In these records, how many lines contain "brown"? Please reply with the number only.

==== Information supplied

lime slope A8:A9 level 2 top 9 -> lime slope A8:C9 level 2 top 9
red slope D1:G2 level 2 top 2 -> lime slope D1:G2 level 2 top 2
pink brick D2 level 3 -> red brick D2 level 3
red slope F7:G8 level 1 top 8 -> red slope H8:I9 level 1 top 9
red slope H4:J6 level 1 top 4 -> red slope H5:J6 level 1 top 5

========
==== Information supplied

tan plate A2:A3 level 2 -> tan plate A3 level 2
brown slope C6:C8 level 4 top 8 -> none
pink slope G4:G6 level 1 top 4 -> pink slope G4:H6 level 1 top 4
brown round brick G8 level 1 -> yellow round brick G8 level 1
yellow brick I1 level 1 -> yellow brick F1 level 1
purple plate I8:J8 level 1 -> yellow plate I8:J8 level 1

========

### The answer:
2